» PROBLEM REQUIREMENTS: Show each line of the records below where the word "none" occurs.

» RECORDS FOR PROCESSING:
════════════════

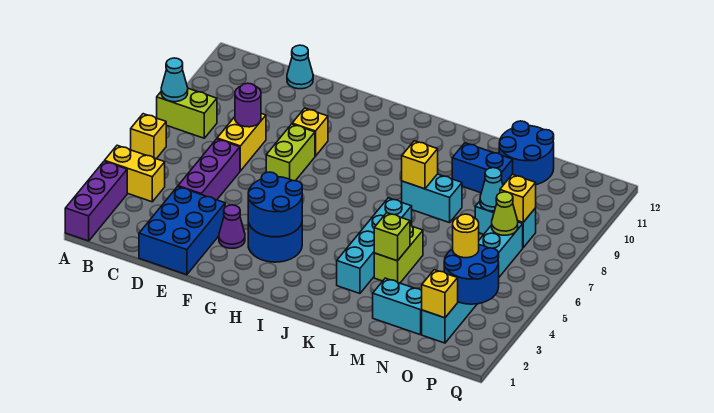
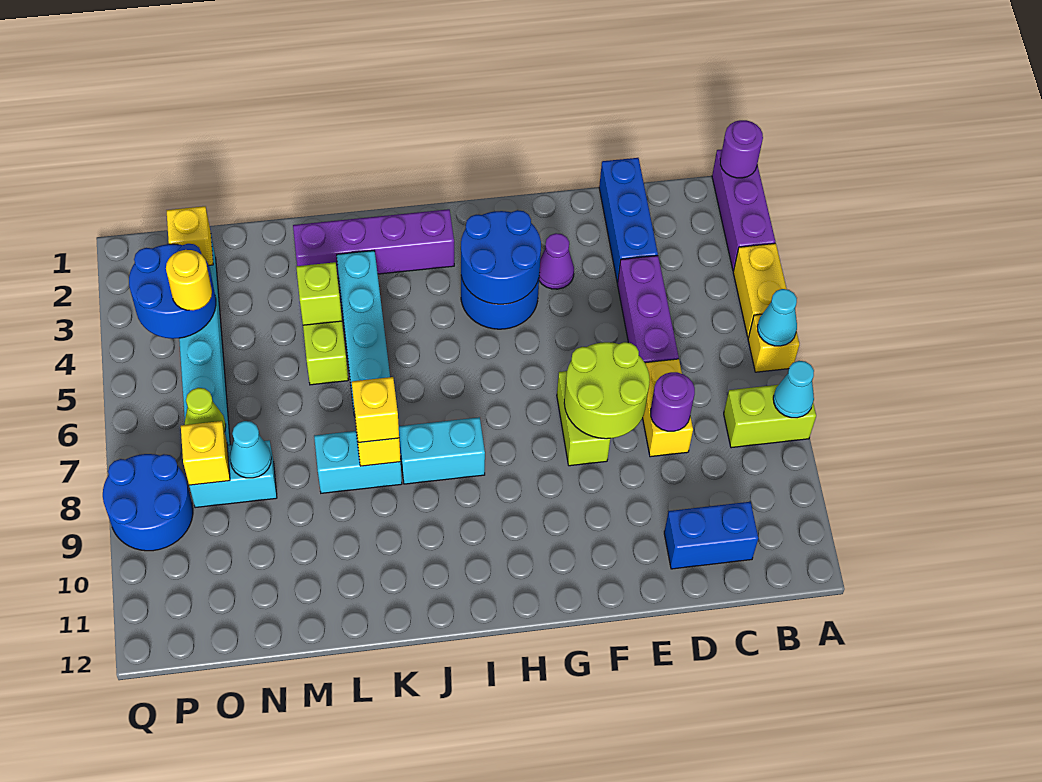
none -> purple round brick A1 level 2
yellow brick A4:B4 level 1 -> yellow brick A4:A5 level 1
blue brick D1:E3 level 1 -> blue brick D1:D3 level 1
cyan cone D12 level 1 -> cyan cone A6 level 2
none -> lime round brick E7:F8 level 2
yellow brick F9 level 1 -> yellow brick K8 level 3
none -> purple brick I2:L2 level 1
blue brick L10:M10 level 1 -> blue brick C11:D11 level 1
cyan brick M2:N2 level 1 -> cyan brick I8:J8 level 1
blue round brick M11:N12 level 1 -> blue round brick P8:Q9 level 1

════════════════

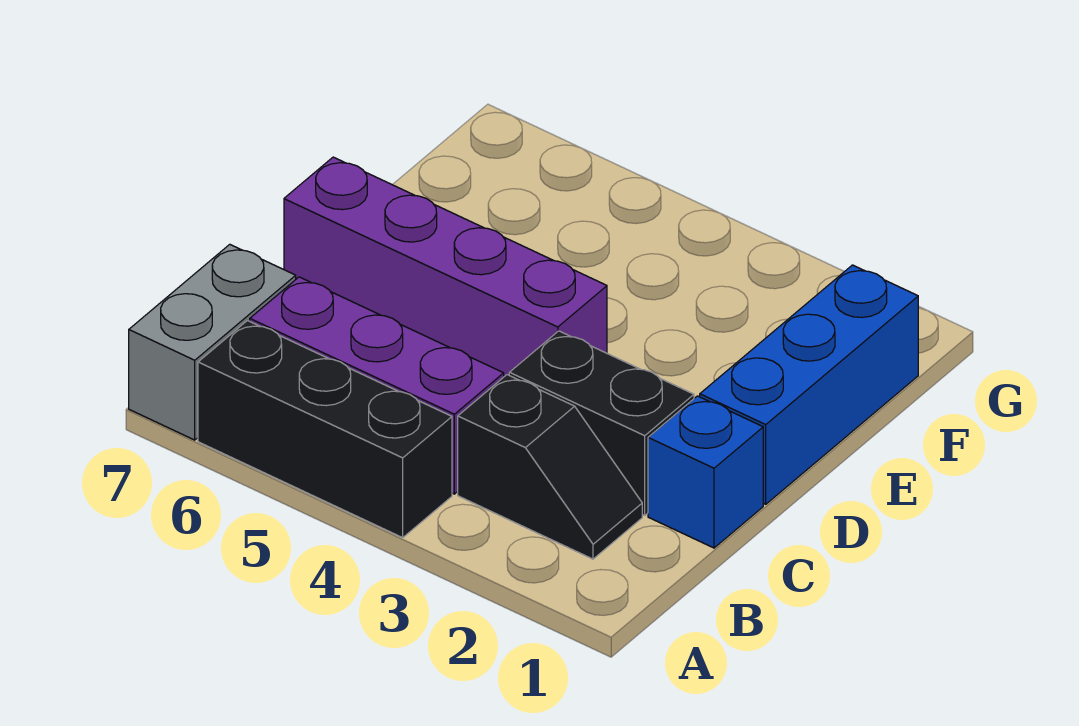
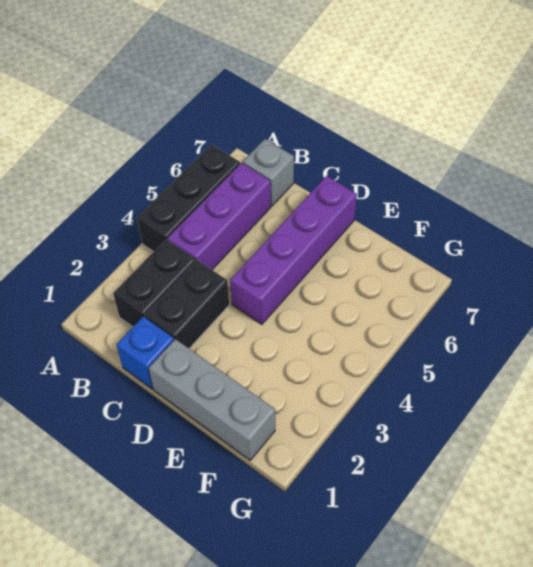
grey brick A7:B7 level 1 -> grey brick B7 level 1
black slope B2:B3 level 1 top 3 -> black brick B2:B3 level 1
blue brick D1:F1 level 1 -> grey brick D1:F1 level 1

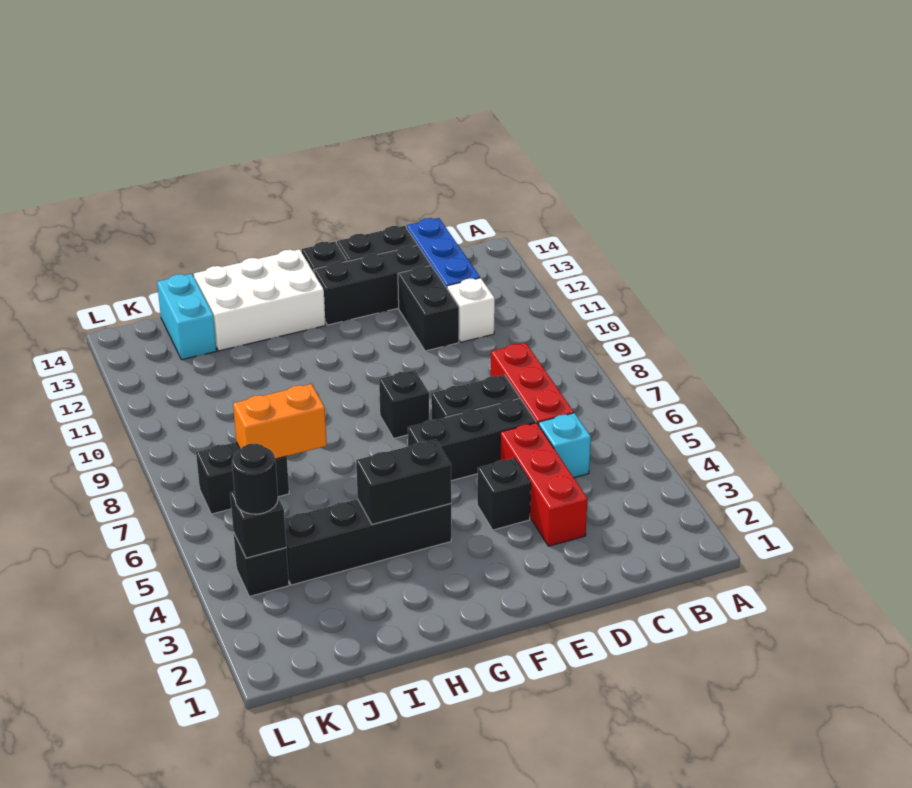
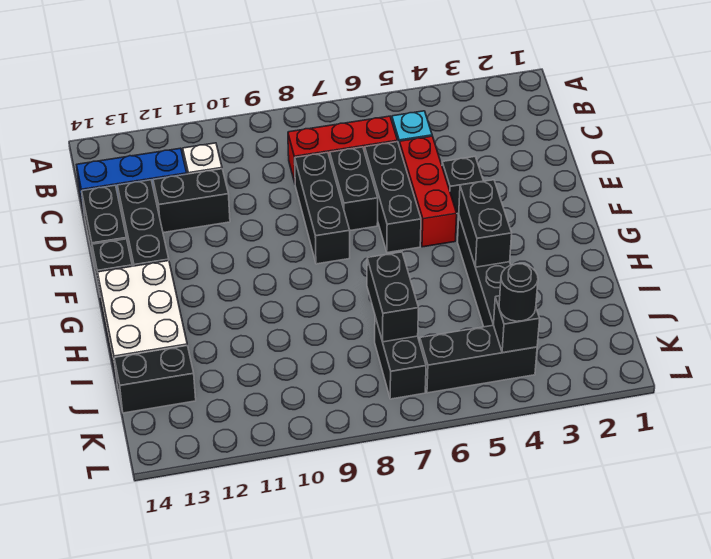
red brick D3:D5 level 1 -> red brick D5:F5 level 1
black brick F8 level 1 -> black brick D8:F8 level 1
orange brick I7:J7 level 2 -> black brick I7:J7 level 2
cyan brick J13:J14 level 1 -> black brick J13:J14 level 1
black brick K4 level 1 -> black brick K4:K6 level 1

════════════════

» RESULT BELOW:
none -> purple round brick A1 level 2
none -> lime round brick E7:F8 level 2
none -> purple brick I2:L2 level 1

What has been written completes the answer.